RECORD SET
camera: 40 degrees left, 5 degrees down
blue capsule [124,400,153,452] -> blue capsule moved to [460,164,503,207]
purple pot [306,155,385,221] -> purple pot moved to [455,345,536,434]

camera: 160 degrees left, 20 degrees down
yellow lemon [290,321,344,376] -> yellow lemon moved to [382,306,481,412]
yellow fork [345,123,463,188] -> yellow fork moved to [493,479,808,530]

==

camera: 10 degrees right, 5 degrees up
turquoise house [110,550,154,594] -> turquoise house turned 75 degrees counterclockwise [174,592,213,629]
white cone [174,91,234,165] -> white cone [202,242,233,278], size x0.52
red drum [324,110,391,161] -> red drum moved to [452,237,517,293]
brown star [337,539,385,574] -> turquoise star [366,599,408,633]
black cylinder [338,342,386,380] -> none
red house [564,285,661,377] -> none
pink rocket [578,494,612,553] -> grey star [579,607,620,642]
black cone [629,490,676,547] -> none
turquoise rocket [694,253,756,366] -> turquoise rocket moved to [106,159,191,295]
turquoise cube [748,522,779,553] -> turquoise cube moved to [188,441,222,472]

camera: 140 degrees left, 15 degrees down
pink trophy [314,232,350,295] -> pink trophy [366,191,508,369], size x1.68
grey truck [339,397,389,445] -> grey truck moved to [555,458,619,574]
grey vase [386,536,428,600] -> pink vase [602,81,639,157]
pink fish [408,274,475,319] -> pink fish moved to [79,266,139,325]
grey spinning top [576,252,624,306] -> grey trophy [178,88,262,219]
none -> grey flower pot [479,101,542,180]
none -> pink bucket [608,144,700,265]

INSTRUCTIONS TO FOLLOW
In the data above, find the line that contains "red drum [324,110,391,161]" and the line that contains "none -> pink bucket [608,144,700,265]". Repeat exactly those lines and every line between them, and only those.

OUTPUT FOR THIS EXERCISE
red drum [324,110,391,161] -> red drum moved to [452,237,517,293]
brown star [337,539,385,574] -> turquoise star [366,599,408,633]
black cylinder [338,342,386,380] -> none
red house [564,285,661,377] -> none
pink rocket [578,494,612,553] -> grey star [579,607,620,642]
black cone [629,490,676,547] -> none
turquoise rocket [694,253,756,366] -> turquoise rocket moved to [106,159,191,295]
turquoise cube [748,522,779,553] -> turquoise cube moved to [188,441,222,472]

camera: 140 degrees left, 15 degrees down
pink trophy [314,232,350,295] -> pink trophy [366,191,508,369], size x1.68
grey truck [339,397,389,445] -> grey truck moved to [555,458,619,574]
grey vase [386,536,428,600] -> pink vase [602,81,639,157]
pink fish [408,274,475,319] -> pink fish moved to [79,266,139,325]
grey spinning top [576,252,624,306] -> grey trophy [178,88,262,219]
none -> grey flower pot [479,101,542,180]
none -> pink bucket [608,144,700,265]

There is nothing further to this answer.